### Required work
Select every line in the records below that contains the word "drawers", and copy each one. Case counts.
═══ Source material
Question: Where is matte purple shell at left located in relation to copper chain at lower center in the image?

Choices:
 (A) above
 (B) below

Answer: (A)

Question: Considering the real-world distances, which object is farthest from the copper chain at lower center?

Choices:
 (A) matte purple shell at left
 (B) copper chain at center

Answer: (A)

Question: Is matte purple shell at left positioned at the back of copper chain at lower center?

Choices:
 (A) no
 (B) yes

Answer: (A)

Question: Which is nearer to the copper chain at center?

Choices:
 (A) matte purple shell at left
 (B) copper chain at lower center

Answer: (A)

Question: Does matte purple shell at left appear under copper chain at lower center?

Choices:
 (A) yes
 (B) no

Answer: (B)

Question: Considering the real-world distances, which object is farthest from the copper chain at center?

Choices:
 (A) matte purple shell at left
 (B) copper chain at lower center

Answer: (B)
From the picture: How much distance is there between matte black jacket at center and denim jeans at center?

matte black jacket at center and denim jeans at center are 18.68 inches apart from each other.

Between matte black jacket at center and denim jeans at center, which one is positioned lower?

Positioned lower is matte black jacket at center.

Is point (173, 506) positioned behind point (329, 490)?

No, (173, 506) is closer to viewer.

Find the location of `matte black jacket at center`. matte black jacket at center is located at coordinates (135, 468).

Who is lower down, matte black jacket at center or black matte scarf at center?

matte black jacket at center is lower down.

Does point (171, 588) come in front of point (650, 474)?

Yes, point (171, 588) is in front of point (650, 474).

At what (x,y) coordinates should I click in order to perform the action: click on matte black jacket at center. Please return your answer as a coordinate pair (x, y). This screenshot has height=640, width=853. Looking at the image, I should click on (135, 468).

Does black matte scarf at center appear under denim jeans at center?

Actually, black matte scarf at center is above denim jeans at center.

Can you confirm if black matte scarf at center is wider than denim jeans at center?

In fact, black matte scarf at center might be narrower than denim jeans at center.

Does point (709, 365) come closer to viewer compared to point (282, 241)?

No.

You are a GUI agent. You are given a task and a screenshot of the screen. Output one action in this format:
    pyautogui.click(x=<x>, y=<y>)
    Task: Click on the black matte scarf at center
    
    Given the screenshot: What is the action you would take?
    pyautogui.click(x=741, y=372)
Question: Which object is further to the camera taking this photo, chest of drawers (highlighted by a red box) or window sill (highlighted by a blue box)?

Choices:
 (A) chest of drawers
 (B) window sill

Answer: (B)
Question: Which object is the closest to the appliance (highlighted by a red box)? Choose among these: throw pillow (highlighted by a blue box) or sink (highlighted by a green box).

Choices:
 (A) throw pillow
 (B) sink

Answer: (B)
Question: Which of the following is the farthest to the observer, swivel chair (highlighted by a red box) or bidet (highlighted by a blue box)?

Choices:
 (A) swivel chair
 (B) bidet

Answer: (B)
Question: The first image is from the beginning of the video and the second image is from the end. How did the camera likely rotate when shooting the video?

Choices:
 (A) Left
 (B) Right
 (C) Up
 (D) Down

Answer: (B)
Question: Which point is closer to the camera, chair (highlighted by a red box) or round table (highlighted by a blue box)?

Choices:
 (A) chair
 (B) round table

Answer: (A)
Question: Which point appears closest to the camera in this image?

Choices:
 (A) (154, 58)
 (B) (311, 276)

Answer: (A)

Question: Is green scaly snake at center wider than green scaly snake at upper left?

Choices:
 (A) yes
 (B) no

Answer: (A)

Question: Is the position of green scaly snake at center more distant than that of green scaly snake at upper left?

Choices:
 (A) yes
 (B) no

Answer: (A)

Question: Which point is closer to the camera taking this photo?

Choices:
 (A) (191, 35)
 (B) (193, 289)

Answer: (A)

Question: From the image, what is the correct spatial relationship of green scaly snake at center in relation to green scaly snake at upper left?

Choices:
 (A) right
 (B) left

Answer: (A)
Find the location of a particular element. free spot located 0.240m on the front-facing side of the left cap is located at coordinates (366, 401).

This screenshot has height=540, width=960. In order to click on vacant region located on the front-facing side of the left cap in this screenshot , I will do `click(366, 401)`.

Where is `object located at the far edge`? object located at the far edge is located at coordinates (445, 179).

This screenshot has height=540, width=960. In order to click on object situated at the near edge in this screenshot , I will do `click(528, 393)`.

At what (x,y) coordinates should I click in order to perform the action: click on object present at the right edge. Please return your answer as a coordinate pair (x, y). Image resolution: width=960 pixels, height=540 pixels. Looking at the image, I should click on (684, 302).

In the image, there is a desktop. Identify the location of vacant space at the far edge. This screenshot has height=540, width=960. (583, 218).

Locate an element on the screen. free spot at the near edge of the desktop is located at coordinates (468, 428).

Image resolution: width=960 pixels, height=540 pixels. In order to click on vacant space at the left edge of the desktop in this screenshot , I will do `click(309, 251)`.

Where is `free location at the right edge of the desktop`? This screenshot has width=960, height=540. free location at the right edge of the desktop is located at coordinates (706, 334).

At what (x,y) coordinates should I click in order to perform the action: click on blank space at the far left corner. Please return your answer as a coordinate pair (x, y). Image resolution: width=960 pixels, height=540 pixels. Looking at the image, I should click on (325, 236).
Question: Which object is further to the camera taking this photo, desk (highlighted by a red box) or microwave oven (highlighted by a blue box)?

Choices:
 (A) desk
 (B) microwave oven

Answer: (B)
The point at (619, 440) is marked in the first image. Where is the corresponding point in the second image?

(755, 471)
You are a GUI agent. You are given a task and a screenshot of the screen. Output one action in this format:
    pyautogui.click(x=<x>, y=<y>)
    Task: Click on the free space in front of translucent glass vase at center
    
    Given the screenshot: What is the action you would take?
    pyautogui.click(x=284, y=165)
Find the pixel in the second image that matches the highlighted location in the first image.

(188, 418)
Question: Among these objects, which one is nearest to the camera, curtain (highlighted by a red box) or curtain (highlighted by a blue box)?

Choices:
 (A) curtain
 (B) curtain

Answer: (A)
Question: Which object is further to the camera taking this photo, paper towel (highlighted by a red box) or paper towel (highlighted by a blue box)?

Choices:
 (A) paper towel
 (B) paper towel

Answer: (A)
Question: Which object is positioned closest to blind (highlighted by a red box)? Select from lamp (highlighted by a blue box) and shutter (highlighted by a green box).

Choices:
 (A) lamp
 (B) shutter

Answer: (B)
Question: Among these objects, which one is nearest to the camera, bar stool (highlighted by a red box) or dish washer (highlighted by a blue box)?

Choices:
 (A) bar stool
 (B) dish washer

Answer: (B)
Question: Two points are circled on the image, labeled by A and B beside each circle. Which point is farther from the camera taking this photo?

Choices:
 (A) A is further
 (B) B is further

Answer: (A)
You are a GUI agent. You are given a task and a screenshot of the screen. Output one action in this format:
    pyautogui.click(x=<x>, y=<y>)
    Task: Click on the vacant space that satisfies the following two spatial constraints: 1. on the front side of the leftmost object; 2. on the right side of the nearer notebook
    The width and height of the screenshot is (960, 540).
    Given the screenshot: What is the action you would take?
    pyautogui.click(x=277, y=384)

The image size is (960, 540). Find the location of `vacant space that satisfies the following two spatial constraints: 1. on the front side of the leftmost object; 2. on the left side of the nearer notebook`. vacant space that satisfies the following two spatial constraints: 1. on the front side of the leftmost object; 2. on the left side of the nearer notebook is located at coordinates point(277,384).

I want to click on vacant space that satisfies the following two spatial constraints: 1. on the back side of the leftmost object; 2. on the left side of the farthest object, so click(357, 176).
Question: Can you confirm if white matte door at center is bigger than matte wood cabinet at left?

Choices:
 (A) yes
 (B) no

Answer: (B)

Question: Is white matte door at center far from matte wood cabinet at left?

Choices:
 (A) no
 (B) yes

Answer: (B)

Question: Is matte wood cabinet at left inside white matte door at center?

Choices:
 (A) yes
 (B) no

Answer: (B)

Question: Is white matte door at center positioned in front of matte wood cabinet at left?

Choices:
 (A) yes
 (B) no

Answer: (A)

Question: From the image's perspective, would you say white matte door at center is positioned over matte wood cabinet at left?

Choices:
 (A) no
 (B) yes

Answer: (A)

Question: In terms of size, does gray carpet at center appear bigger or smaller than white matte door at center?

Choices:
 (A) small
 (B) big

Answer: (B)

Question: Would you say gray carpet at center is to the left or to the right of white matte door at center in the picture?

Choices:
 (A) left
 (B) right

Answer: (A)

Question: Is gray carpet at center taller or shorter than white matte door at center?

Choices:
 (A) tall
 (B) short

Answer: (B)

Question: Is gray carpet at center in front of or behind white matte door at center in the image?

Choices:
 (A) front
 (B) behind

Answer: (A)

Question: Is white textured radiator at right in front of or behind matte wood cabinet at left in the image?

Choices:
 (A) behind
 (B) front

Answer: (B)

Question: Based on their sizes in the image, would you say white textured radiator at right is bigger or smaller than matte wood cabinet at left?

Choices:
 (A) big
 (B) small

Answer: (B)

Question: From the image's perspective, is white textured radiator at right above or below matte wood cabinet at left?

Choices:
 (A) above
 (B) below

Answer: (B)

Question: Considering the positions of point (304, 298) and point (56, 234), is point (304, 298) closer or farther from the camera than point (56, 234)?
══════
### Right answer
Question: Which object is further to the camera taking this photo, chest of drawers (highlighted by a red box) or window sill (highlighted by a blue box)?
 (A) chest of drawers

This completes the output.